(About this exercise): Check every line of the entries below for the word "apple". Then give the number of lines that have it, with nothing added.

(Given records):
+++++
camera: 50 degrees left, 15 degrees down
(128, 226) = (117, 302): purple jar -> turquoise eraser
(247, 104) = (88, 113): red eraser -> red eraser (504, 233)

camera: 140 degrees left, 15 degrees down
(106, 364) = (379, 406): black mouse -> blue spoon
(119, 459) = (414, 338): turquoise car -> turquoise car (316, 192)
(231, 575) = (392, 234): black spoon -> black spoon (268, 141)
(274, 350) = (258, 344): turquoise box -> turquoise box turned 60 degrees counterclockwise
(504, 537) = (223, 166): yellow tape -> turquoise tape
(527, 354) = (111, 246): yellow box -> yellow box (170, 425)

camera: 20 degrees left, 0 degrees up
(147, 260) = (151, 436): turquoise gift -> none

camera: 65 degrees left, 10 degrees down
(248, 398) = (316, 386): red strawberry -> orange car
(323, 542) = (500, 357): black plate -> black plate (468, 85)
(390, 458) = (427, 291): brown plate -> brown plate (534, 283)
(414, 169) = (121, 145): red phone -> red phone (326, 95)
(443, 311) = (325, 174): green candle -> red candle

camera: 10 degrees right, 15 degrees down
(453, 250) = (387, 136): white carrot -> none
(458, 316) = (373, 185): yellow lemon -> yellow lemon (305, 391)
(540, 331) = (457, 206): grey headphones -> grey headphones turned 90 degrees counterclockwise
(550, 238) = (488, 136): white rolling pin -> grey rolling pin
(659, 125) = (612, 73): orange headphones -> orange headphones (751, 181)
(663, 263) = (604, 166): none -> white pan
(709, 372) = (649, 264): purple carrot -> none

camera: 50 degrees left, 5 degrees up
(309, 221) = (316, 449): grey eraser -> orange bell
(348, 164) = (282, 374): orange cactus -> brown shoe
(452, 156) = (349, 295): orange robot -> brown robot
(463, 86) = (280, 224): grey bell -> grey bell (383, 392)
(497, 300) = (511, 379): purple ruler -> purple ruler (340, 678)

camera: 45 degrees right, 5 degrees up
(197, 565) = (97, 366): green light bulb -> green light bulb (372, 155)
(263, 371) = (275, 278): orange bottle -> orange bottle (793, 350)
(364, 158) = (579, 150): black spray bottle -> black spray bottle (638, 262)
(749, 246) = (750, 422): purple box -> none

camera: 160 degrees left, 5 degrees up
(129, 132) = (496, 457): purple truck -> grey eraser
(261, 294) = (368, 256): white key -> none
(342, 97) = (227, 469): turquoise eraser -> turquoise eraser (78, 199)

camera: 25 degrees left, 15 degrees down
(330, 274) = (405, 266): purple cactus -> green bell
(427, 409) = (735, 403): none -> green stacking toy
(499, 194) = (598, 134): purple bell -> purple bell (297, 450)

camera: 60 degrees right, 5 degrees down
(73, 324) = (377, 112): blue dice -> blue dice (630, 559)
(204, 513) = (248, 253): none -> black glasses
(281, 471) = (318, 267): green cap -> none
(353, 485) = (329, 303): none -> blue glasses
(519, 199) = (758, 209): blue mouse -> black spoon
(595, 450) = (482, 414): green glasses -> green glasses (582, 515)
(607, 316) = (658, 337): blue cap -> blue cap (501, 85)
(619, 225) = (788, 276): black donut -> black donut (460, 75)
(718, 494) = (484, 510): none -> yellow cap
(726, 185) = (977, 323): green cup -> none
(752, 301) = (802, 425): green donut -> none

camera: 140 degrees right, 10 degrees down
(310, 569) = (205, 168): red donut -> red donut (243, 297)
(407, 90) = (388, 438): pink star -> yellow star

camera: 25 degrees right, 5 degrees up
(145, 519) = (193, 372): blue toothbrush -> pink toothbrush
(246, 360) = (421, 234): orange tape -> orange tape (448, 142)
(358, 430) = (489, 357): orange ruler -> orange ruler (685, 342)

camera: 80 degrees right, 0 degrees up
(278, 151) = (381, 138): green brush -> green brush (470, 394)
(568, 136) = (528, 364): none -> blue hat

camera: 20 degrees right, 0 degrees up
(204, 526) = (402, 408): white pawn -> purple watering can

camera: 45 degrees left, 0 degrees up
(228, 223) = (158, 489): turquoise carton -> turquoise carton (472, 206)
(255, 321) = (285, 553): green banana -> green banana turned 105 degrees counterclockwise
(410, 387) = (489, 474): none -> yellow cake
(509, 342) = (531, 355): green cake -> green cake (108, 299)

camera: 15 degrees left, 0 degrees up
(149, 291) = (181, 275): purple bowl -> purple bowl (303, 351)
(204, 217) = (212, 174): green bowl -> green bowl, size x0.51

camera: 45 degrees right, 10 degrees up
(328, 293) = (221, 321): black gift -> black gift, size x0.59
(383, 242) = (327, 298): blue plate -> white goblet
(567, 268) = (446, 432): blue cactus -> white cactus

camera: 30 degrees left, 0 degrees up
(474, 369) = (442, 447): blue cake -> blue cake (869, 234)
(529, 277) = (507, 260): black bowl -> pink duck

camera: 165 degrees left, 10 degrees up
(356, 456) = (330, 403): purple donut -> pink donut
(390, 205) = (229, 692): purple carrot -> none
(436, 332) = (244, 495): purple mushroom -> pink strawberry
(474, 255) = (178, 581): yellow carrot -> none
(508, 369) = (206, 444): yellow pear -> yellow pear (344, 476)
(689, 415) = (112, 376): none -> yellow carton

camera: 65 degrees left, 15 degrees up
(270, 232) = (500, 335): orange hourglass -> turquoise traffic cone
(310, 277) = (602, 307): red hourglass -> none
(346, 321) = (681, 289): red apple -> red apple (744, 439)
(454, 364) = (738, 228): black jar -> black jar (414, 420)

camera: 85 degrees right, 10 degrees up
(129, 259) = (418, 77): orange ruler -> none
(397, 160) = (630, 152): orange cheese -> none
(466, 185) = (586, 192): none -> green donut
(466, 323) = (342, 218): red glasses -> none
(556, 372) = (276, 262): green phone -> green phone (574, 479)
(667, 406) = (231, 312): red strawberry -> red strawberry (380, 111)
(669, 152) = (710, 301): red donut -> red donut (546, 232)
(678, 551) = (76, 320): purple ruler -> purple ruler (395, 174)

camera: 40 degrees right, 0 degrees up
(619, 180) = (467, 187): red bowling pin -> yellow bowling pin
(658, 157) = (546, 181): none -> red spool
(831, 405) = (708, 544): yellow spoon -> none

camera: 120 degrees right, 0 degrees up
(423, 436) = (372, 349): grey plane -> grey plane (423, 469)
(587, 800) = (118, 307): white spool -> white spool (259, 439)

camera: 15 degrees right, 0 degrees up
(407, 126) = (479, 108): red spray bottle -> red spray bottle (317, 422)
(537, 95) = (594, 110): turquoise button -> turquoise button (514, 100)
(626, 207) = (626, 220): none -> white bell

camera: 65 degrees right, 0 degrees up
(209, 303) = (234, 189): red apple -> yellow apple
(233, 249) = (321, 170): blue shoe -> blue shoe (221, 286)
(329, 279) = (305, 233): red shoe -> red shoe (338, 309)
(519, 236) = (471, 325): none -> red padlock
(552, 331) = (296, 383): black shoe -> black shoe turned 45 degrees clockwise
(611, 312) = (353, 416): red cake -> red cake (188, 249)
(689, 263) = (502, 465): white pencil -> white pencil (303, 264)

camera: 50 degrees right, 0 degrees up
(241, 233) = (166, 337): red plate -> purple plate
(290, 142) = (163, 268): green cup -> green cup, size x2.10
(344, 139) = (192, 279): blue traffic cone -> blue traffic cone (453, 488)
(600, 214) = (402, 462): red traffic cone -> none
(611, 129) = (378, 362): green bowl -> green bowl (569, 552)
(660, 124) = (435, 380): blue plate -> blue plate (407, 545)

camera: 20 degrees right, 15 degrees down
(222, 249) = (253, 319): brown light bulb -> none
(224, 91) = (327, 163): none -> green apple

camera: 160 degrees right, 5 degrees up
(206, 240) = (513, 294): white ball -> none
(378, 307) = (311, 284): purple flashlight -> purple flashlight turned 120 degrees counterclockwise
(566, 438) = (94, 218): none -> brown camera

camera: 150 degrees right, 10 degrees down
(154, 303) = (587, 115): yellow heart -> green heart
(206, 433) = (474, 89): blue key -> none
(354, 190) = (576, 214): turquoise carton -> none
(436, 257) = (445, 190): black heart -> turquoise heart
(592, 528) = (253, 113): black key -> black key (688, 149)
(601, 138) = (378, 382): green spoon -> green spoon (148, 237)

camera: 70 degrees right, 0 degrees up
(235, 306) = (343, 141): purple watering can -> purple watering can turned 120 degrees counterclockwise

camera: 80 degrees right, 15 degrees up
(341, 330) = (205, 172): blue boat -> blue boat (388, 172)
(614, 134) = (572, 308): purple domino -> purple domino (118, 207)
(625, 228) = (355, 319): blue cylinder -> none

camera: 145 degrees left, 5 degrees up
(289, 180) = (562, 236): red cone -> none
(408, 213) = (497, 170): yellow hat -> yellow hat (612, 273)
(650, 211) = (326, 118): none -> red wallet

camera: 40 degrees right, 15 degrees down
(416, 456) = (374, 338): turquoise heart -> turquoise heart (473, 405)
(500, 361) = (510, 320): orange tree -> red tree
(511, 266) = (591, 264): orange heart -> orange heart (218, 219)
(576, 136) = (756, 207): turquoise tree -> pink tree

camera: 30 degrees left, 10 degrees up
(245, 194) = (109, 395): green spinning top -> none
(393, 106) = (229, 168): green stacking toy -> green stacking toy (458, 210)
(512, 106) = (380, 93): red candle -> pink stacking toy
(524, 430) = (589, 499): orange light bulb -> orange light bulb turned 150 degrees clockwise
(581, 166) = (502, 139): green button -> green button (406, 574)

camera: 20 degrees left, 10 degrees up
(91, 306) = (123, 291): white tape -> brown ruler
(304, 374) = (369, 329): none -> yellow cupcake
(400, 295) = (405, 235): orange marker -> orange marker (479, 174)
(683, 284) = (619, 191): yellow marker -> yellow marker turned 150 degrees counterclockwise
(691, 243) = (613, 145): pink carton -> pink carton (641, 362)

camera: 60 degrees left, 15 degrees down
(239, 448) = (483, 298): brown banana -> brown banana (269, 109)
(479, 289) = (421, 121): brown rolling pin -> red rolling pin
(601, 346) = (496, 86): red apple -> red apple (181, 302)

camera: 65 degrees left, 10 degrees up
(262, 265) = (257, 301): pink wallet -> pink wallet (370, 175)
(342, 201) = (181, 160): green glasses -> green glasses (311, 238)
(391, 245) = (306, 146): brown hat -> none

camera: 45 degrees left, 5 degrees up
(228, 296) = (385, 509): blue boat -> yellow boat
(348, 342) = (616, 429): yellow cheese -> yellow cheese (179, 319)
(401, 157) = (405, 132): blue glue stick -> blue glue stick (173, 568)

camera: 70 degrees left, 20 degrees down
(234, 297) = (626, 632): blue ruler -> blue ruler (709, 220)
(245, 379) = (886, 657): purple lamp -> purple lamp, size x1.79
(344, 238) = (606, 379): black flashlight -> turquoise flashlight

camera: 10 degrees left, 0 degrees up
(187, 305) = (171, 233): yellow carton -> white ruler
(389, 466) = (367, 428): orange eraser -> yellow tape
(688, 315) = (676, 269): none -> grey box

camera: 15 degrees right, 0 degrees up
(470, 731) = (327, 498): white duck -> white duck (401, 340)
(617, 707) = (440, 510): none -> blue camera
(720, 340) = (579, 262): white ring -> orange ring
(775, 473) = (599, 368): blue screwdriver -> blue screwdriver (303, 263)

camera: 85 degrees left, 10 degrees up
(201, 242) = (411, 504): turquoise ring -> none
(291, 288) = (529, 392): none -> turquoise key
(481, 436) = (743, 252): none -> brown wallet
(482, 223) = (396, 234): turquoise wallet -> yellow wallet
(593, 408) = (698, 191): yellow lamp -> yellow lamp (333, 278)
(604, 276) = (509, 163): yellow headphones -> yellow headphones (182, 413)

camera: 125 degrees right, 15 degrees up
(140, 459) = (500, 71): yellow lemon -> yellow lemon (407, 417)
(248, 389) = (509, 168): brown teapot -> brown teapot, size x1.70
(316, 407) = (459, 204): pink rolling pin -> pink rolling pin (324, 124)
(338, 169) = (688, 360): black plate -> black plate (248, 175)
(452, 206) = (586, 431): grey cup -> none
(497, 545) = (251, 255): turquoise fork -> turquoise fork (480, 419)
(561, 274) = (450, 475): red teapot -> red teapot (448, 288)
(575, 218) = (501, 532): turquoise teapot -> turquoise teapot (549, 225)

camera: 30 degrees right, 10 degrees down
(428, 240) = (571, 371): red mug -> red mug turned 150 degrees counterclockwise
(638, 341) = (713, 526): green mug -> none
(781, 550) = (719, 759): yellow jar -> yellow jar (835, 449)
+++++
(Reply to the task): 4